Data section:
◇ ◇ ◇

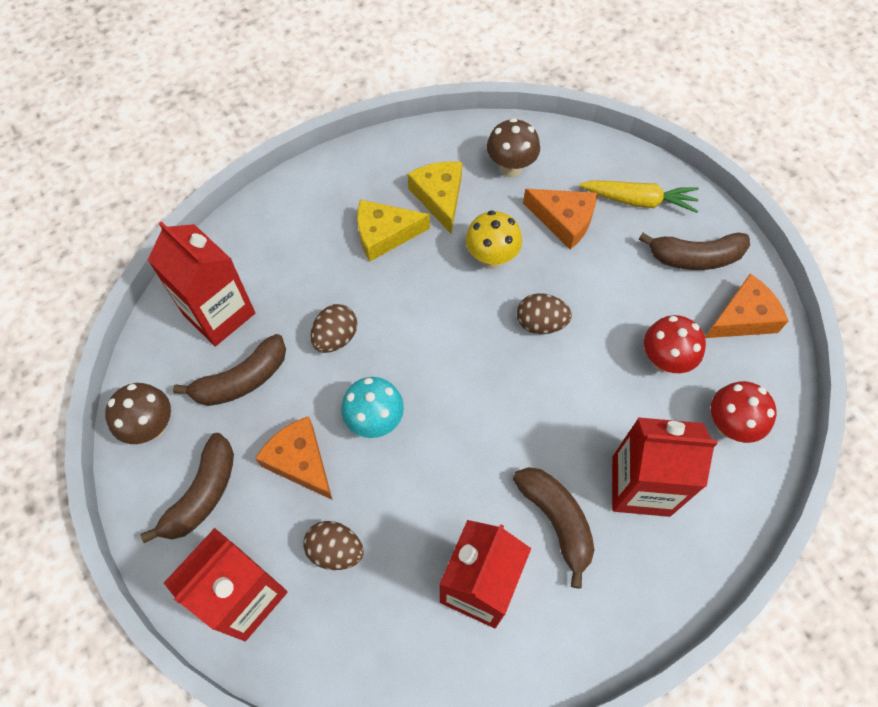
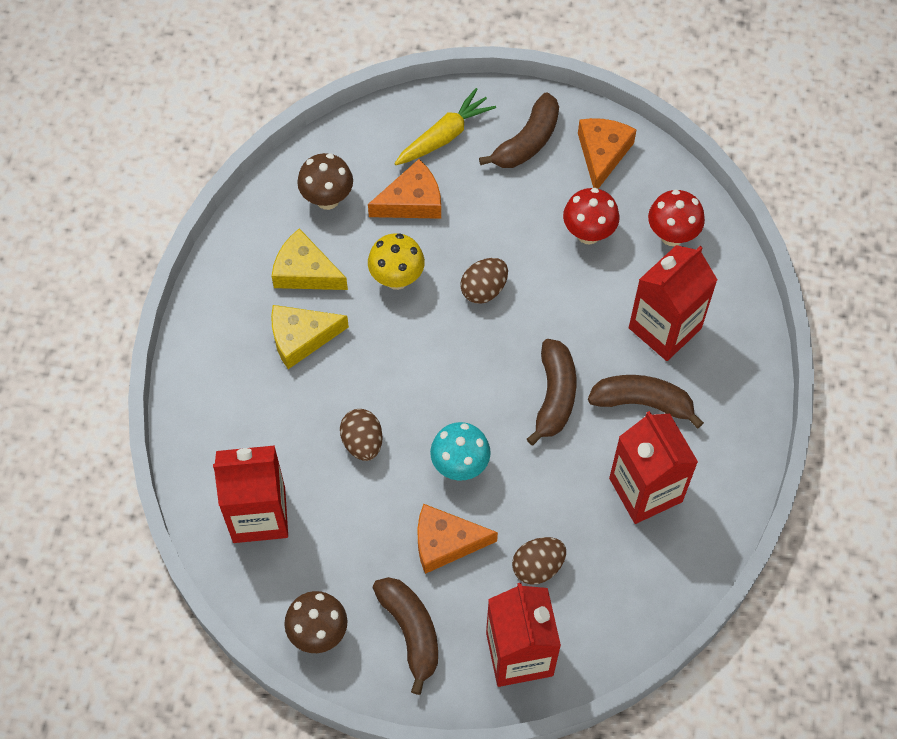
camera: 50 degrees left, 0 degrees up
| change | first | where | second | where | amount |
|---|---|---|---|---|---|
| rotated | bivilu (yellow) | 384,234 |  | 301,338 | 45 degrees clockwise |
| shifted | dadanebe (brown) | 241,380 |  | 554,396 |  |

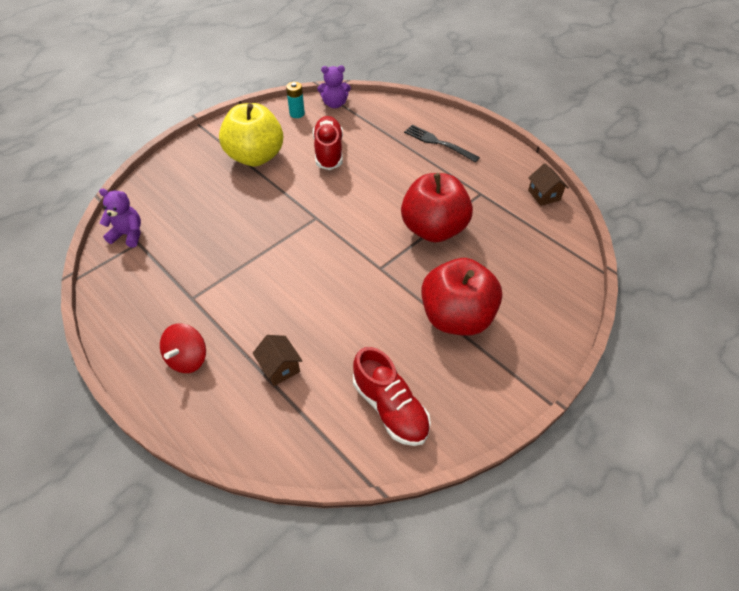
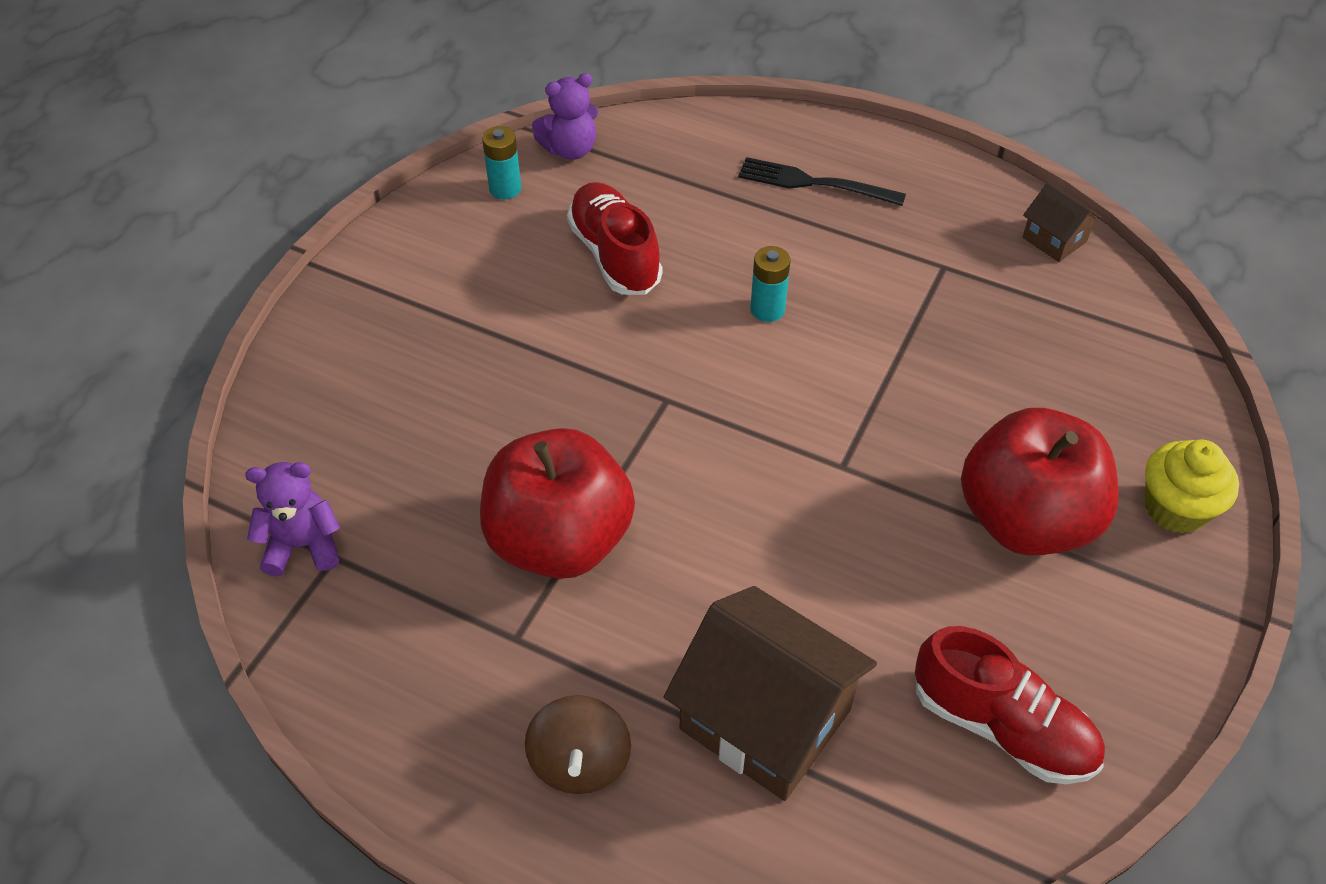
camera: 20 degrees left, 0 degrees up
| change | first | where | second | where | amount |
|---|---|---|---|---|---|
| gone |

◇ ◇ ◇

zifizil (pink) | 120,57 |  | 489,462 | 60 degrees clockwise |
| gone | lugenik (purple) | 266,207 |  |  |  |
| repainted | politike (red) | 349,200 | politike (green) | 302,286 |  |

◇ ◇ ◇

Problem requirements:
In the material above, transcribe exactly the lines beginning at the one with "camera: 50 degrees left, 0 degrees up" and ending at the one with "45 degrees clockwise |", both included.

Exercise response:
camera: 50 degrees left, 0 degrees up
| change | first | where | second | where | amount |
|---|---|---|---|---|---|
| rotated | bivilu (yellow) | 384,234 |  | 301,338 | 45 degrees clockwise |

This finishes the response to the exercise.